▶ [WHAT YOU NEED TO DO] Word for word, restate the data that follows, omitting the images.

[Before-and-after scene images]

■ ■ ■ ■ ■ ■ ■

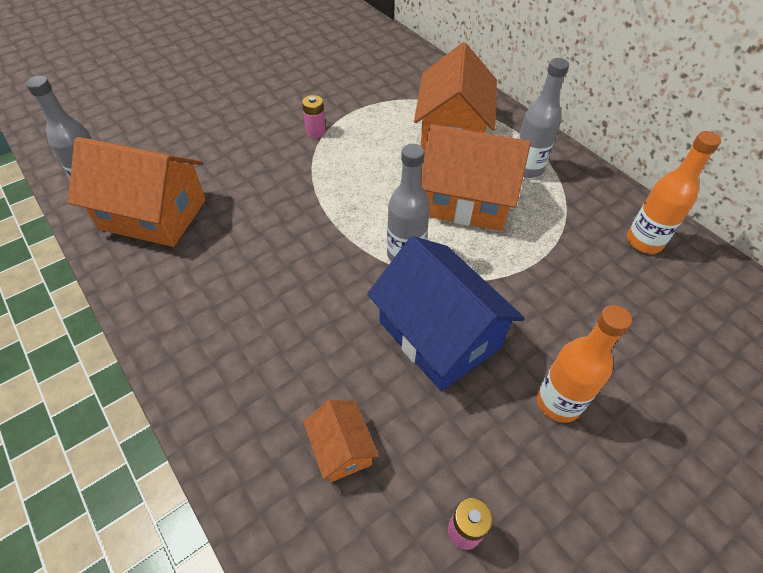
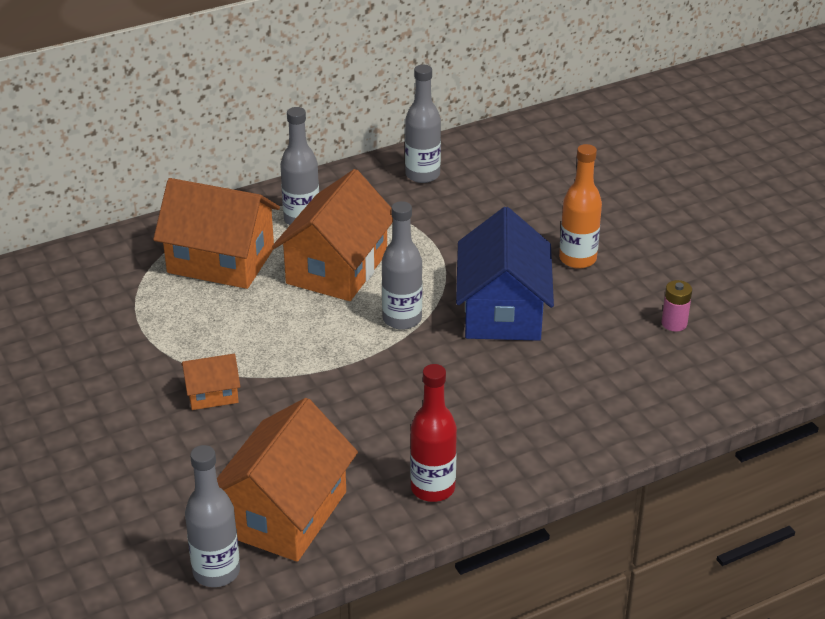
camera: 80 degrees left, 15 degrees down
(173, 305) = (432, 488): none -> red bottle
(315, 132) = (175, 368): pink battery -> none
(341, 448) = (605, 379): orange house -> orange house (212, 394)
(439, 334) = (502, 311): blue house -> blue house turned 60 degrees counterclockwise
(644, 241) = (422, 175): orange bottle -> grey bottle

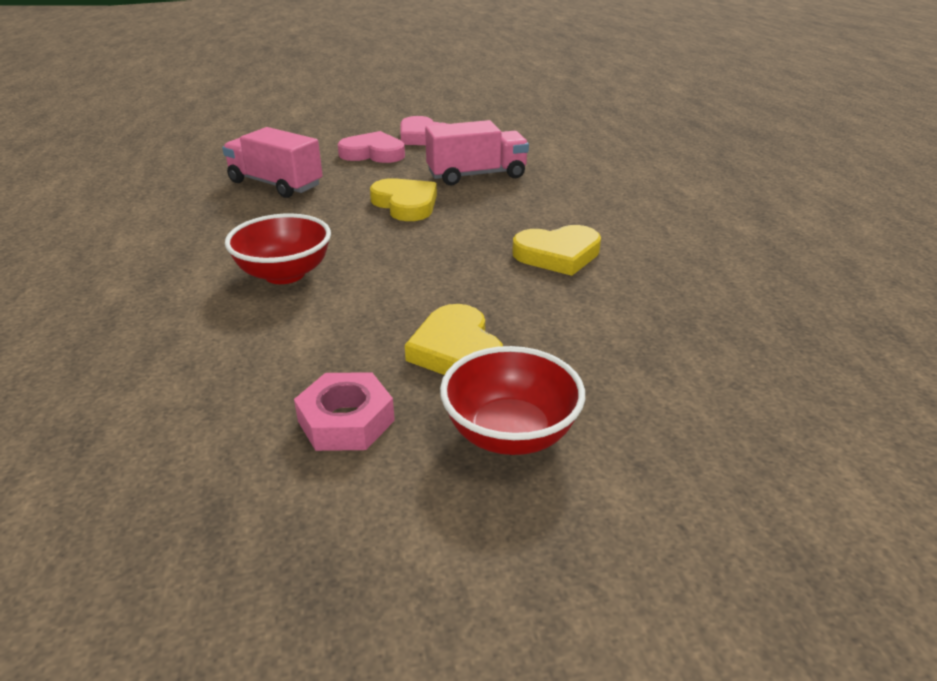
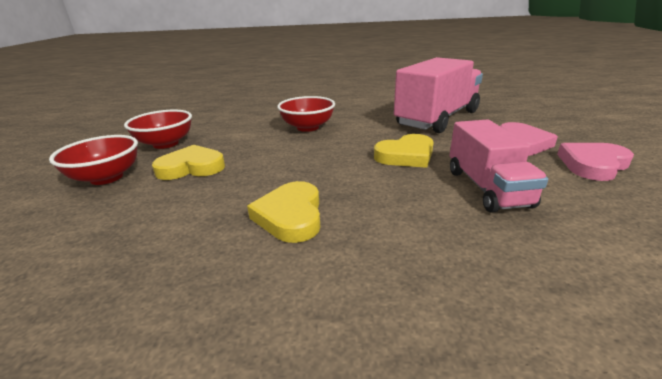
camera: 100 degrees right, 5 degrees down
(275, 184) = (437, 118): pink truck -> pink truck, size x1.56
(346, 421) = (166, 144): pink nut -> red bowl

■ ■ ■ ■ ■ ■ ■

▶ [WRITTEN SOLUTION]
camera: 80 degrees left, 15 degrees down
(173, 305) = (432, 488): none -> red bottle
(315, 132) = (175, 368): pink battery -> none
(341, 448) = (605, 379): orange house -> orange house (212, 394)
(439, 334) = (502, 311): blue house -> blue house turned 60 degrees counterclockwise
(644, 241) = (422, 175): orange bottle -> grey bottle

camera: 100 degrees right, 5 degrees down
(275, 184) = (437, 118): pink truck -> pink truck, size x1.56
(346, 421) = (166, 144): pink nut -> red bowl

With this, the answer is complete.